_EXERCISE DATA_
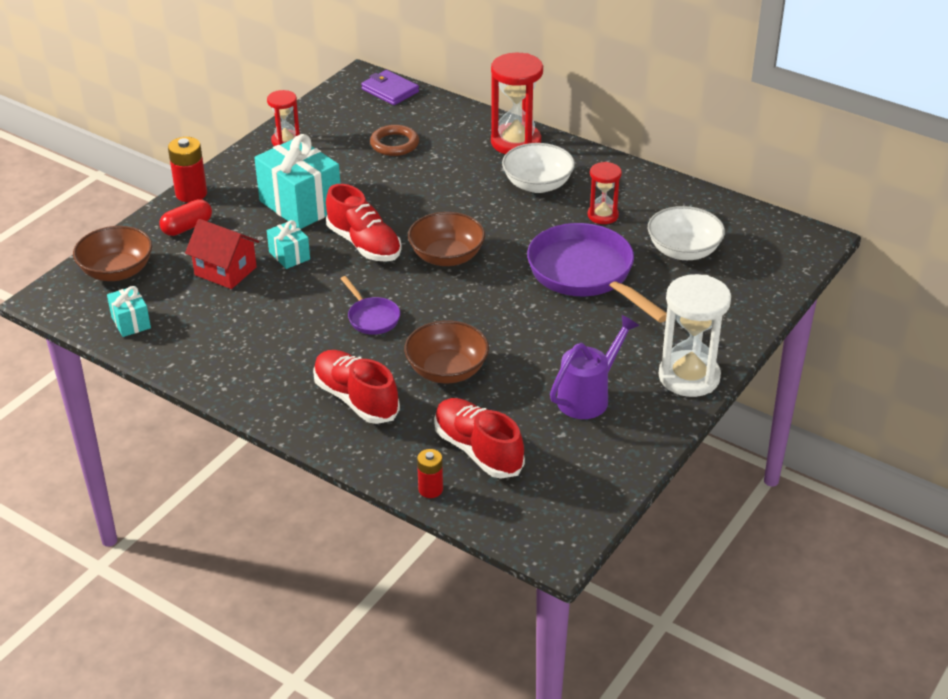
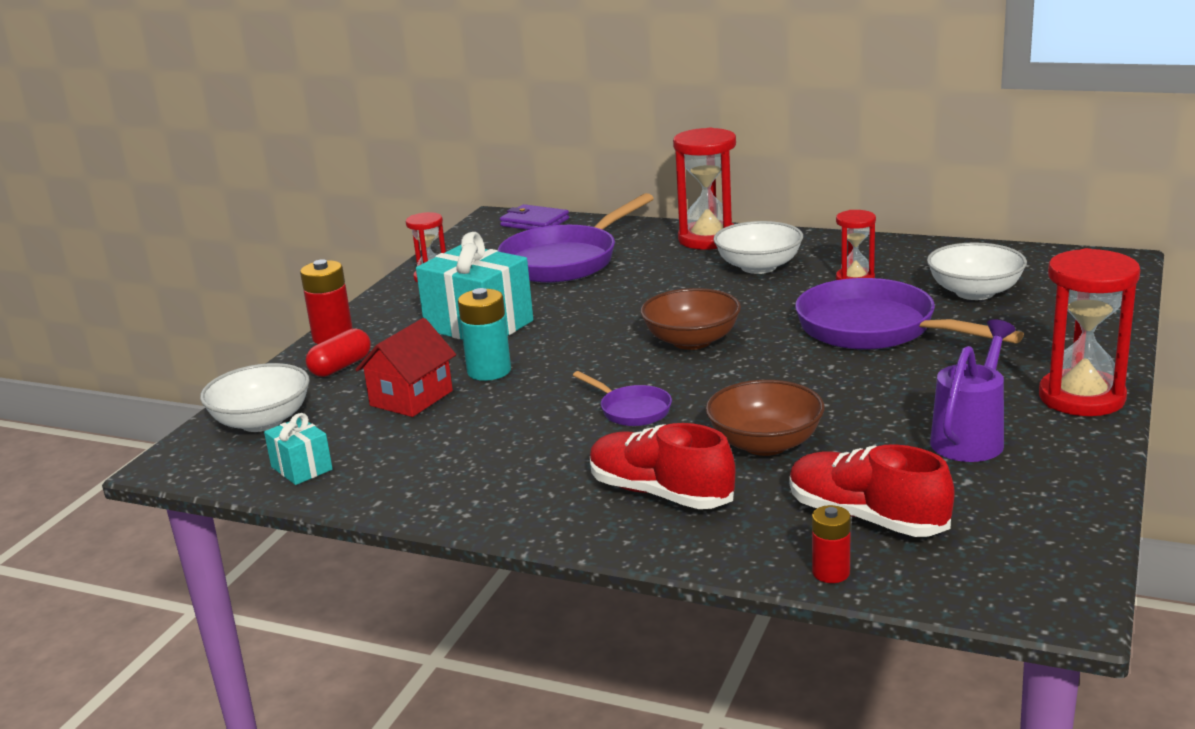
camera: 10 degrees left, 15 degrees down
(117, 271) = (262, 421): brown bowl -> white bowl
(225, 271) = (411, 398): red house -> red house turned 75 degrees counterclockwise
(289, 255) = (489, 371): turquoise gift -> turquoise battery
(364, 244) = (580, 346): red shoe -> none
(394, 144) = (566, 261): brown ring -> purple pan
(689, 377) = (1081, 398): white hourglass -> red hourglass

_PROMPT_
Return each line of the listing that holds the word "degrees".

_WORKED SOLUTION_
camera: 10 degrees left, 15 degrees down
(225, 271) = (411, 398): red house -> red house turned 75 degrees counterclockwise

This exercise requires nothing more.